-- Work item --
Take the material below and reproduce, word for word, only the lines from the line with "R12: 91k (VB2, VCC) -> 91k (GND, VCC)" through the line with "V2: 24V (plus".

-- Task inputs --
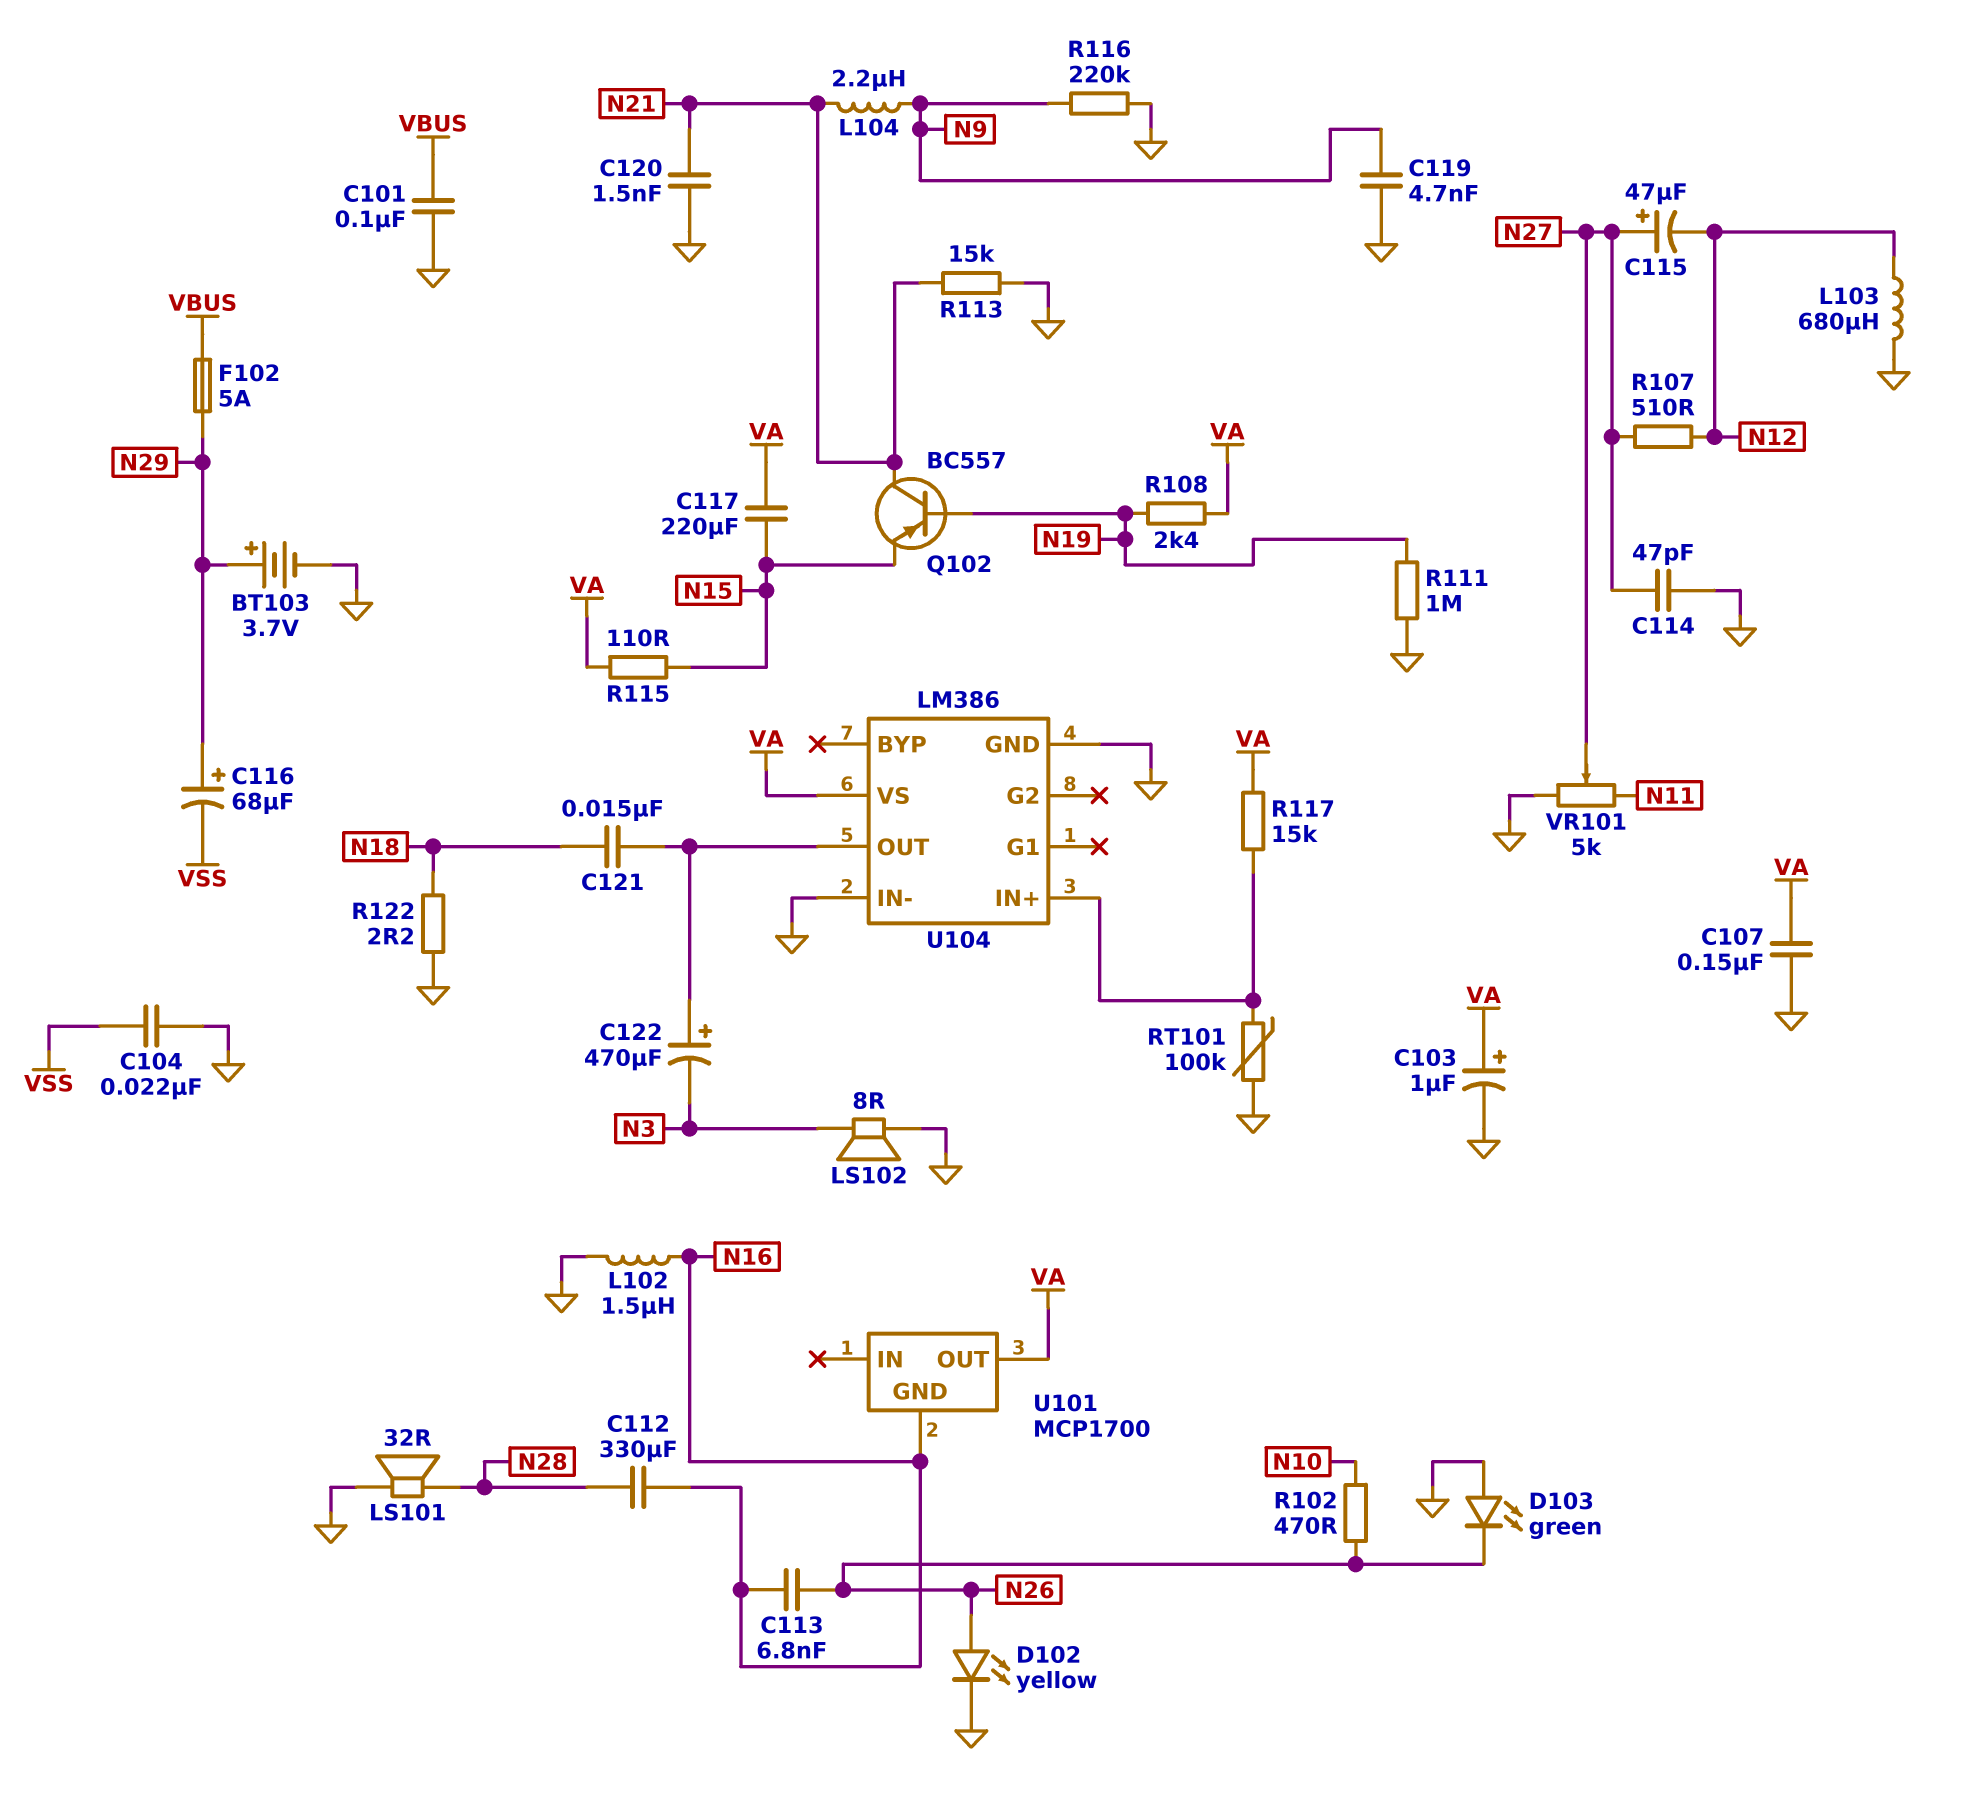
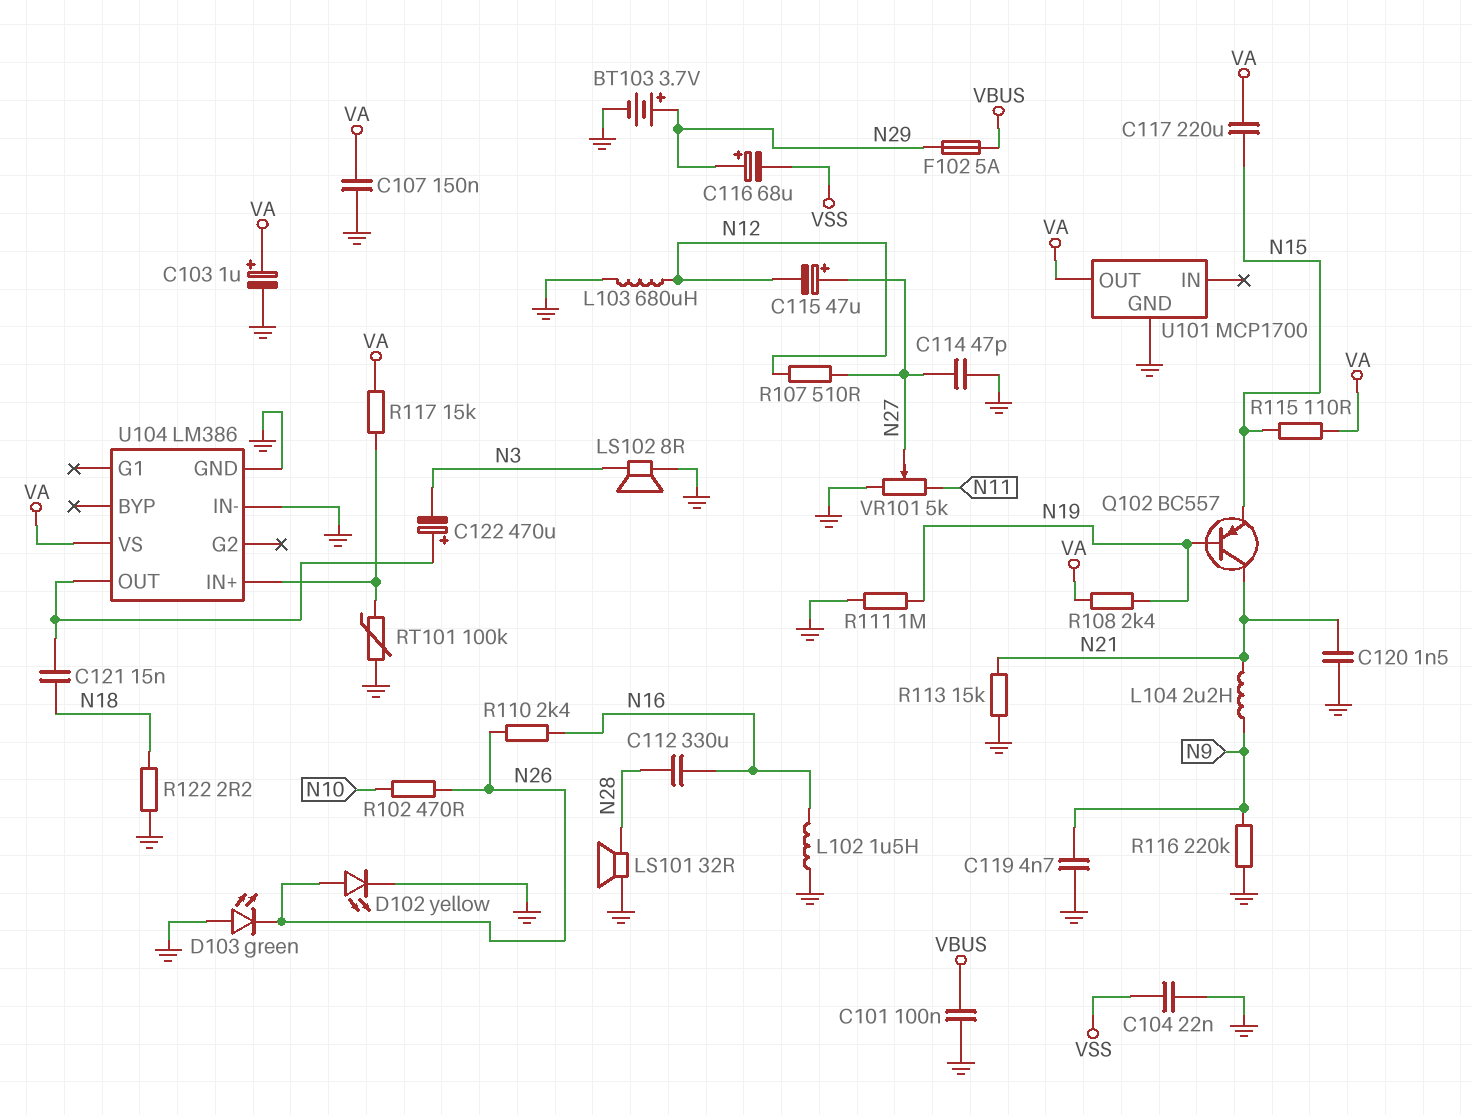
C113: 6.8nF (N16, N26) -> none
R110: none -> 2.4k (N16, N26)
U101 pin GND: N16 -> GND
---
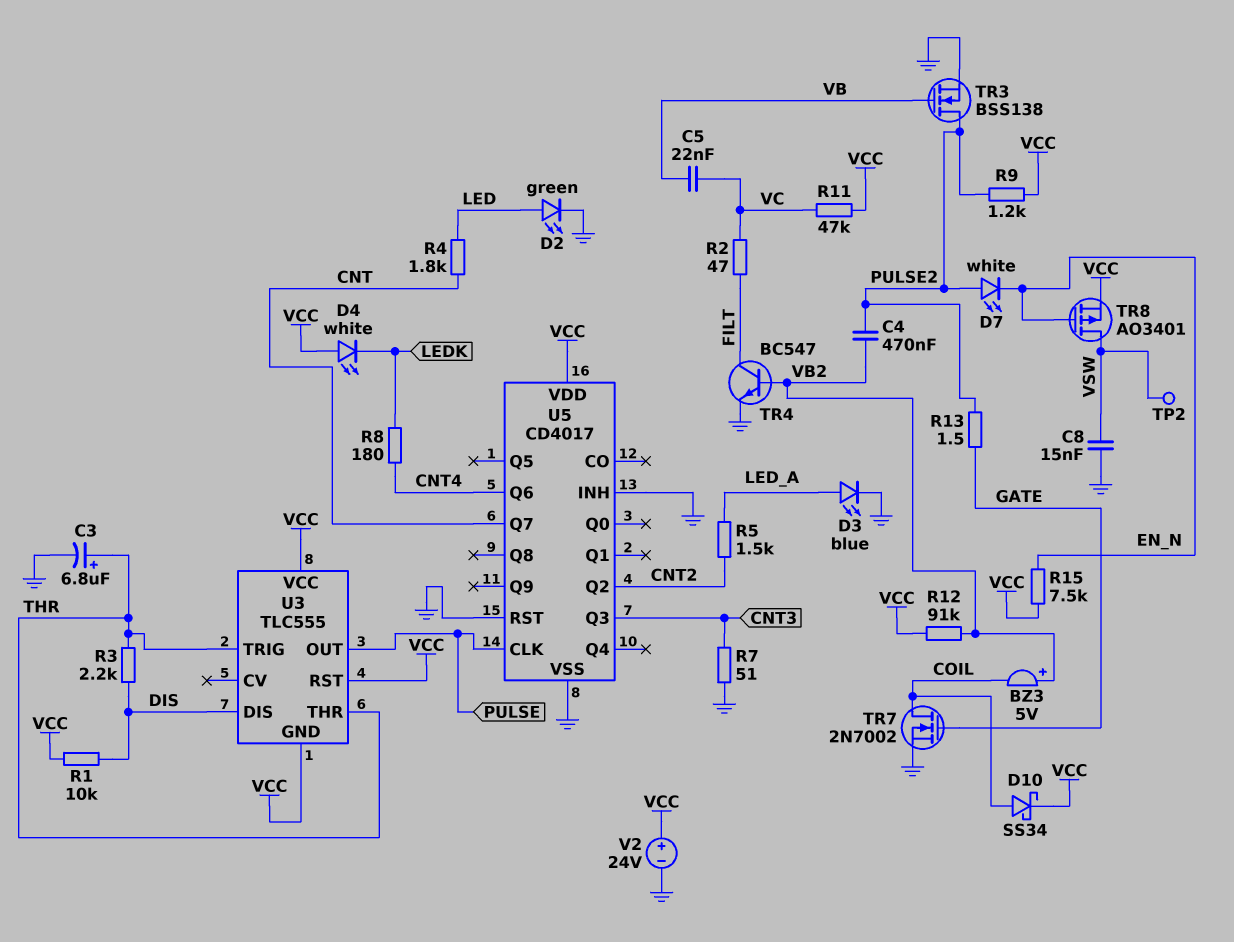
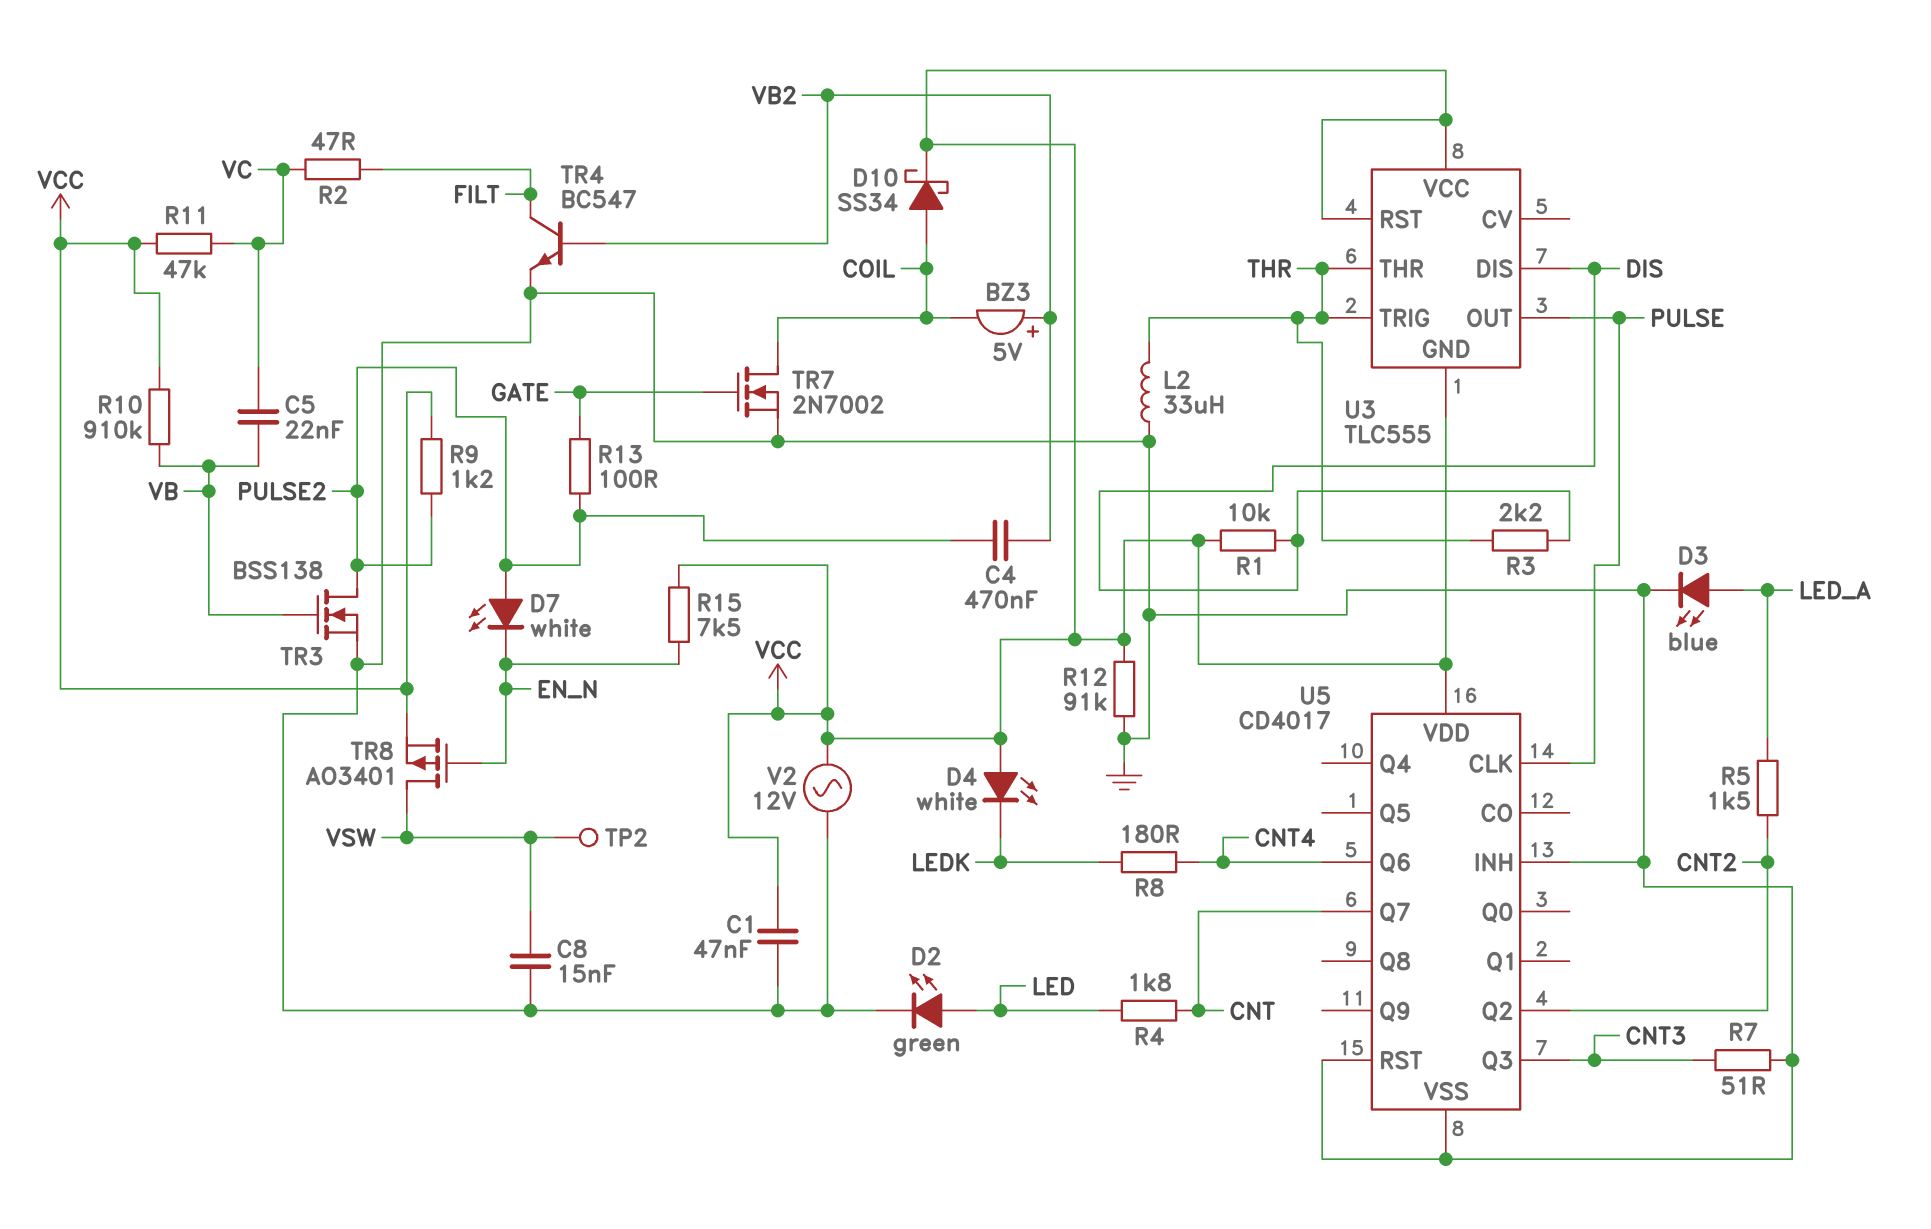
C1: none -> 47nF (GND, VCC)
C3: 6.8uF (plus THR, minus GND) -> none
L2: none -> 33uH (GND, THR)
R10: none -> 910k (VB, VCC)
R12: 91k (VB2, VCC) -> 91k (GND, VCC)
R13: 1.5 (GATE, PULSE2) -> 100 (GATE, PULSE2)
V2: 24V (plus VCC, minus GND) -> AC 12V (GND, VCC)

-- Response --
R12: 91k (VB2, VCC) -> 91k (GND, VCC)
R13: 1.5 (GATE, PULSE2) -> 100 (GATE, PULSE2)
V2: 24V (plus VCC, minus GND) -> AC 12V (GND, VCC)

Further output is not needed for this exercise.